EXERCISE GOAL >> Starting with the line that contains "R6: 47k (0V, N4) -> 33k (0V, N4)" and stopping after the line that contains "D2: LED red", return each line below exactly as written, with no others.
=== GIVEN DATA ===
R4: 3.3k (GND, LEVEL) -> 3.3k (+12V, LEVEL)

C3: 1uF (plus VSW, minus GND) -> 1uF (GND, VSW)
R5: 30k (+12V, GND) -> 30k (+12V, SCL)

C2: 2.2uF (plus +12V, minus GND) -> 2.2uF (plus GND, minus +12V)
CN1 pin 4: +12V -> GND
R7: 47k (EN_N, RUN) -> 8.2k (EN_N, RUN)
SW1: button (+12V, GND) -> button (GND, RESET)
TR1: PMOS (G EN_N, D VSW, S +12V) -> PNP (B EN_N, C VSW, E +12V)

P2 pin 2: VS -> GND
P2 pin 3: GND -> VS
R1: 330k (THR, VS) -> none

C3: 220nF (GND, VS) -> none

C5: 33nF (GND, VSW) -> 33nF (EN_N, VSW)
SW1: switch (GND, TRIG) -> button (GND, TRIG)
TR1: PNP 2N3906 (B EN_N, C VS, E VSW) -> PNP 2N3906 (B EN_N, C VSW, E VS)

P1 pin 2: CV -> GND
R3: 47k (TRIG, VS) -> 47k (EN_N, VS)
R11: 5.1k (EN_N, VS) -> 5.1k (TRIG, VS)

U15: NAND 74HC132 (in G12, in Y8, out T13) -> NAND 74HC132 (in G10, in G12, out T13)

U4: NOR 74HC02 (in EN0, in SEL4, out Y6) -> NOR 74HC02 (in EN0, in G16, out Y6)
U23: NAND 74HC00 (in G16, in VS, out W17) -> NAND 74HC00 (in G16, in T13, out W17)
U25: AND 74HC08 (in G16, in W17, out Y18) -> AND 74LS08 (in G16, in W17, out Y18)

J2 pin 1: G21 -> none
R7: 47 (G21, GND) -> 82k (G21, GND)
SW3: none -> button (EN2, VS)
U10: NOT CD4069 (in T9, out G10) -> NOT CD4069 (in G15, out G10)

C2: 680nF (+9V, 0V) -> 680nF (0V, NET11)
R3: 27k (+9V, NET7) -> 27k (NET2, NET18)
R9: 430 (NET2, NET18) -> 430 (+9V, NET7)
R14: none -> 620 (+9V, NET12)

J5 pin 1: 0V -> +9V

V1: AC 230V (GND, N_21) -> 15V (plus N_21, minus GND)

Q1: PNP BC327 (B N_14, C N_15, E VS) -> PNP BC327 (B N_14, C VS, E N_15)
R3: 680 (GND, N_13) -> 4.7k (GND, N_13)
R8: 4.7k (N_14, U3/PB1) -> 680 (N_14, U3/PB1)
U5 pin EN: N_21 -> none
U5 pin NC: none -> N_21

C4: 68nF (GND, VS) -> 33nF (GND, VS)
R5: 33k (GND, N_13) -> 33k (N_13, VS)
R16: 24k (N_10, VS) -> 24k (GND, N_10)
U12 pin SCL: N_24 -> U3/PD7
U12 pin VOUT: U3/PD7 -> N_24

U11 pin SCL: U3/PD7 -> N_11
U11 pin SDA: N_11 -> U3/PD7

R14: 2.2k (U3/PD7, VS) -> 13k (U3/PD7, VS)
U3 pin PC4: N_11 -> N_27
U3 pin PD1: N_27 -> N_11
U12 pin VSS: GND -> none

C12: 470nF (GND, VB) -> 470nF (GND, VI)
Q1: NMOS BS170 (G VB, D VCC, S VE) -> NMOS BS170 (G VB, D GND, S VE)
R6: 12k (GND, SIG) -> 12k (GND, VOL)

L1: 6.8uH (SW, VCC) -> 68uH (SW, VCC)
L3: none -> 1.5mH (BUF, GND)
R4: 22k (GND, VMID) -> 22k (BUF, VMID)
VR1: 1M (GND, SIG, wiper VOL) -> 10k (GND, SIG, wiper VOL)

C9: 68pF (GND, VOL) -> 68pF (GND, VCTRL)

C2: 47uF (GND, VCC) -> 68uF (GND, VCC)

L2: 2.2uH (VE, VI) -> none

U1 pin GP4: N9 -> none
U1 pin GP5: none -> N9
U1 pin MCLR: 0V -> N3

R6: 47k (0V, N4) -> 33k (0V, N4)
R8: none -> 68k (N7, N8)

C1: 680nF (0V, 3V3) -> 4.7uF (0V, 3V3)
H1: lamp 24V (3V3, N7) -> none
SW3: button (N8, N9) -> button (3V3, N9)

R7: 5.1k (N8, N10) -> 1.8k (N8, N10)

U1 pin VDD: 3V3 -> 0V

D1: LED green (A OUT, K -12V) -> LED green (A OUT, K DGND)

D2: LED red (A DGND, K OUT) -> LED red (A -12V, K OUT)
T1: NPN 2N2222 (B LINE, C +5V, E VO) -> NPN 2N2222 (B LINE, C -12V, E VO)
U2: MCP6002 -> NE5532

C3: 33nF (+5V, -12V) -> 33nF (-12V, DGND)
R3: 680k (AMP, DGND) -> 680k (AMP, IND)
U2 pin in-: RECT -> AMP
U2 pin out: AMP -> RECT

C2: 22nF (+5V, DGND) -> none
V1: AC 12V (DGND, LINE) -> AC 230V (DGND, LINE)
===
TASK RESULT >>
R6: 47k (0V, N4) -> 33k (0V, N4)
R8: none -> 68k (N7, N8)

C1: 680nF (0V, 3V3) -> 4.7uF (0V, 3V3)
H1: lamp 24V (3V3, N7) -> none
SW3: button (N8, N9) -> button (3V3, N9)

R7: 5.1k (N8, N10) -> 1.8k (N8, N10)

U1 pin VDD: 3V3 -> 0V

D1: LED green (A OUT, K -12V) -> LED green (A OUT, K DGND)

D2: LED red (A DGND, K OUT) -> LED red (A -12V, K OUT)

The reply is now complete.